● **Work order**:
Where in the data does the word "turquoise" appear? Find those lines and copy them.

● **Given information**:
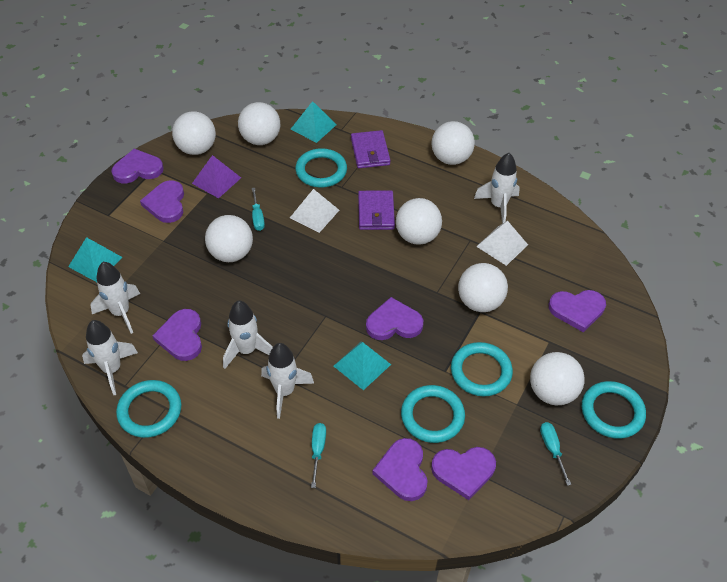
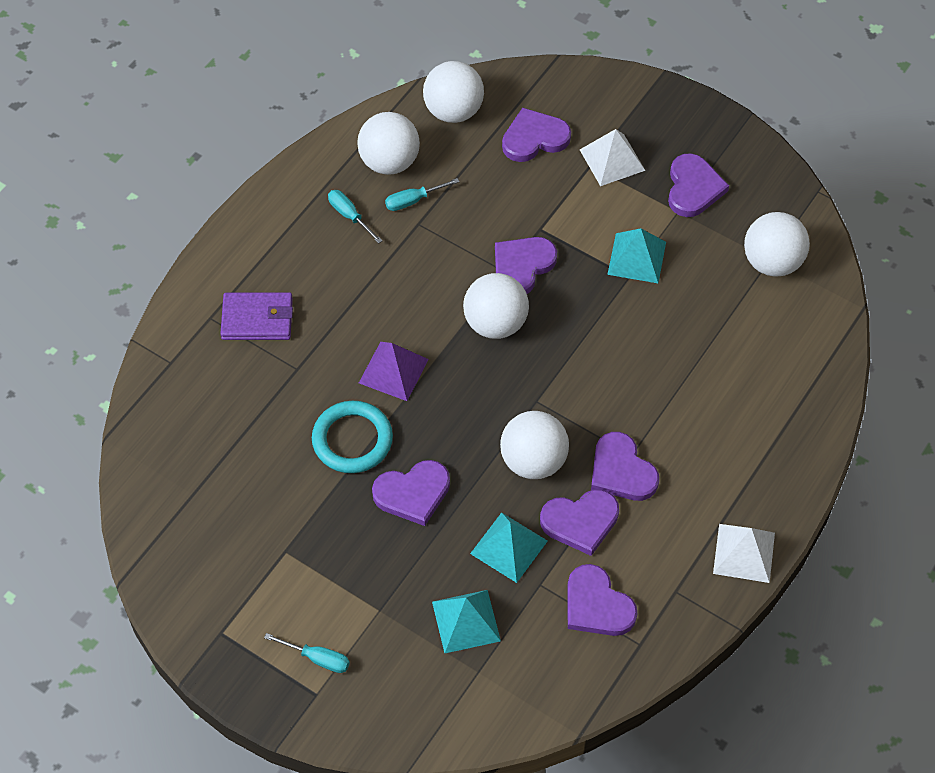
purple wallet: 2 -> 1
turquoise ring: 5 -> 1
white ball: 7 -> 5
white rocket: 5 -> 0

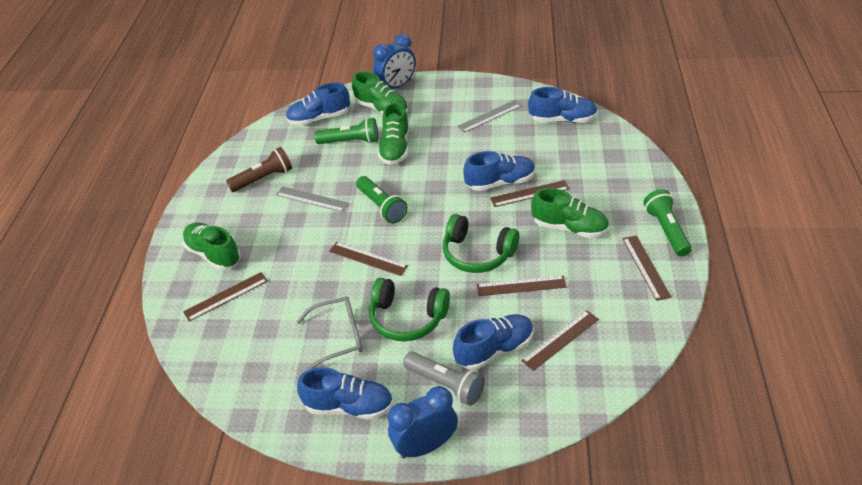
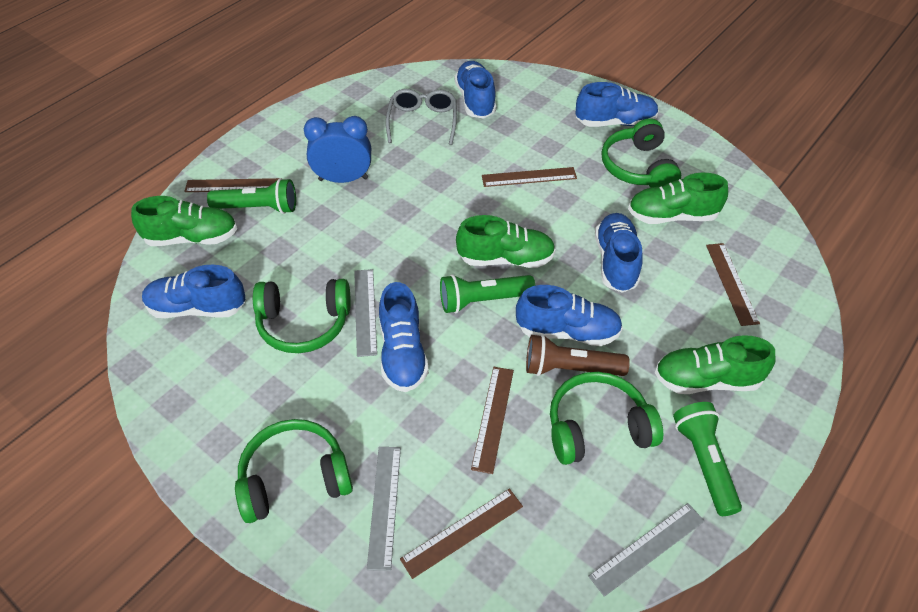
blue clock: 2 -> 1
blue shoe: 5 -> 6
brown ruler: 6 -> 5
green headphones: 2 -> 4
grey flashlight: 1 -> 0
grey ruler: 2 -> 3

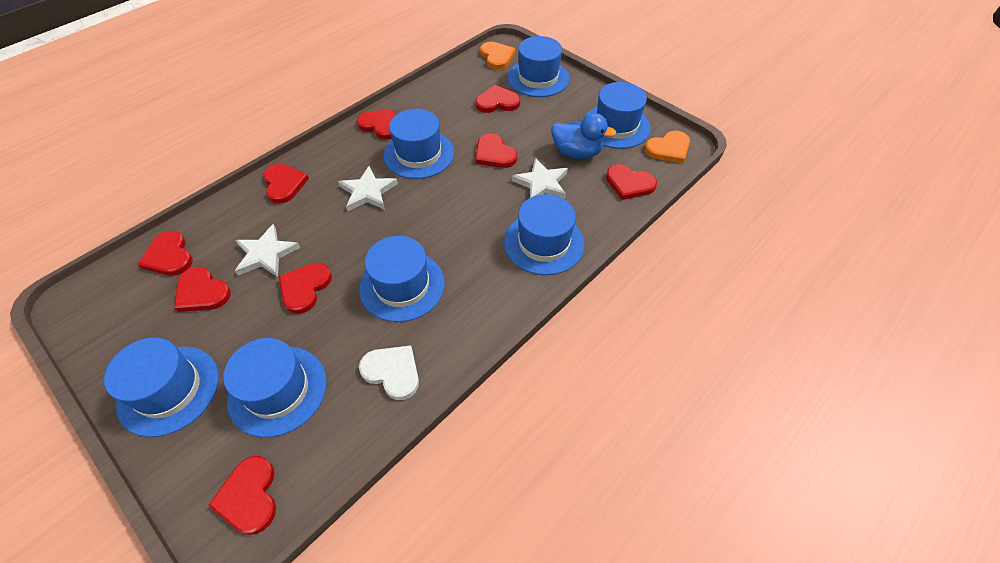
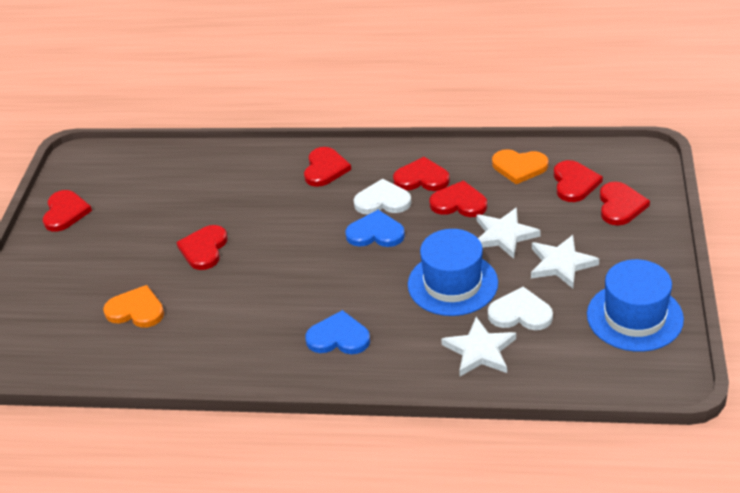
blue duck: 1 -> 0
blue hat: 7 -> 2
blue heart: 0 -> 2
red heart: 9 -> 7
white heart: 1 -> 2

---

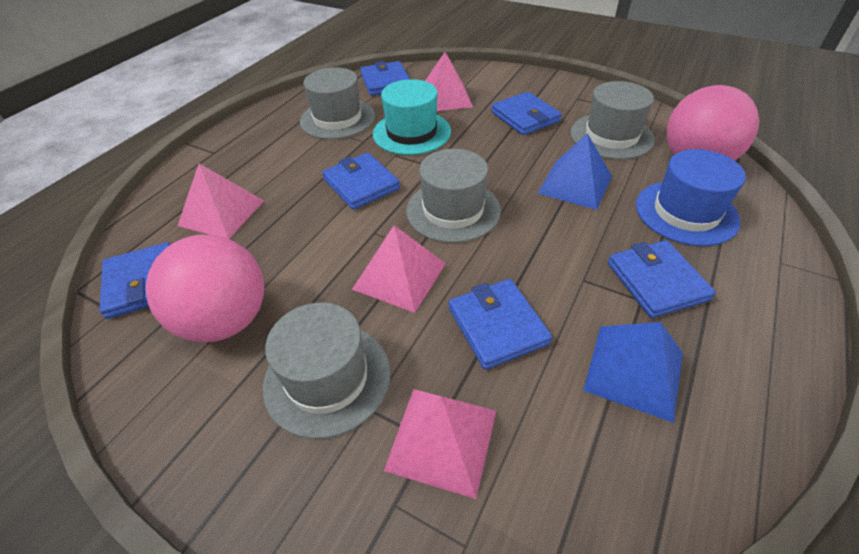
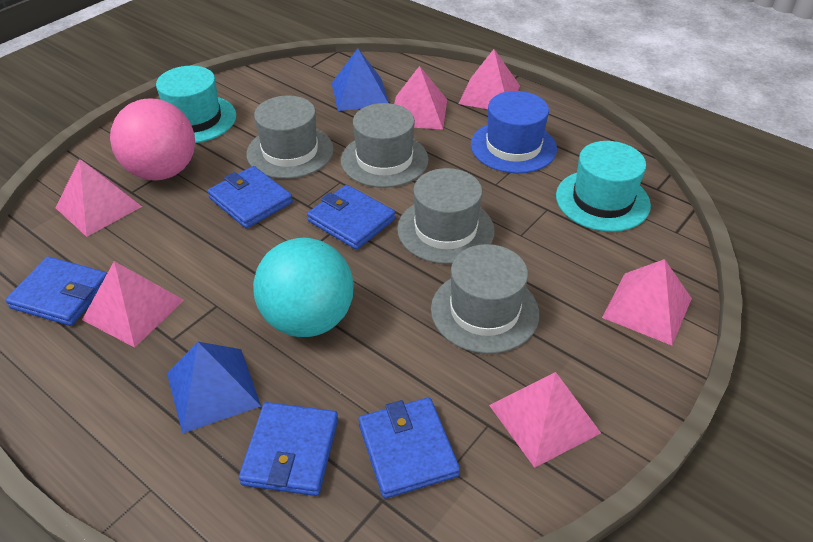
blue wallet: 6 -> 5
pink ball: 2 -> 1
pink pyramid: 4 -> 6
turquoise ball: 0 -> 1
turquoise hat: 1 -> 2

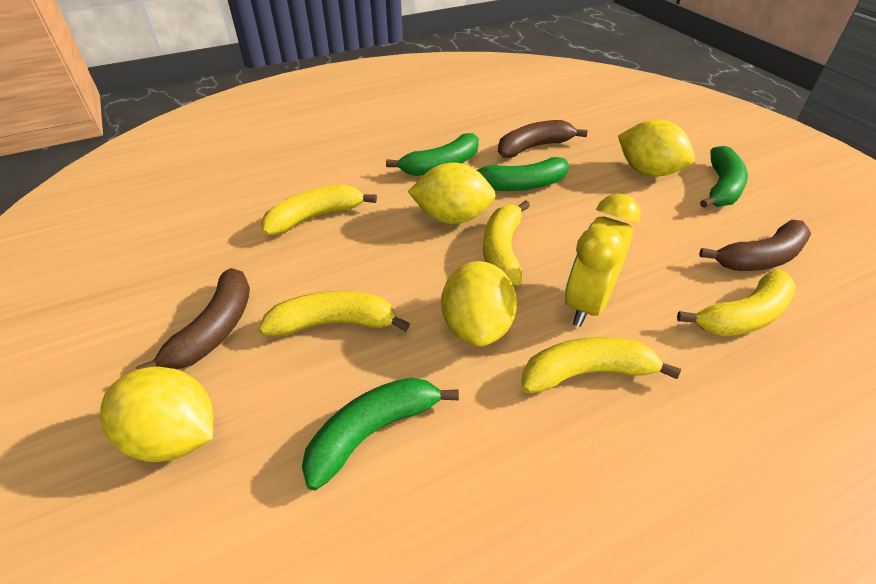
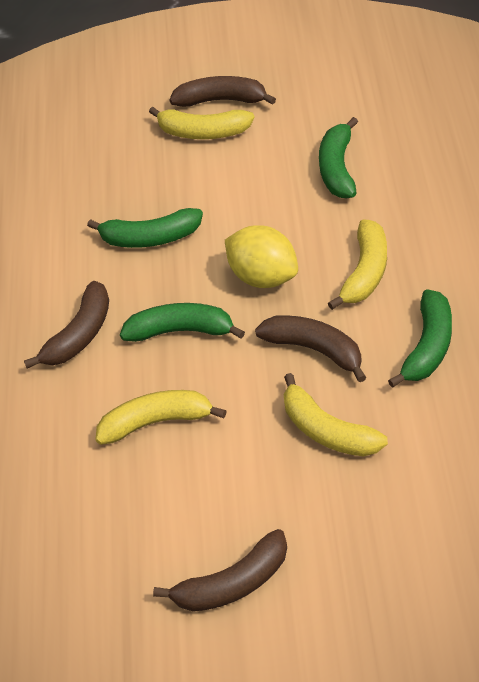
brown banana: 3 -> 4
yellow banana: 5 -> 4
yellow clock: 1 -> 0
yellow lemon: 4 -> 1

● **Completed task**:
turquoise ring: 5 -> 1
turquoise ball: 0 -> 1
turquoise hat: 1 -> 2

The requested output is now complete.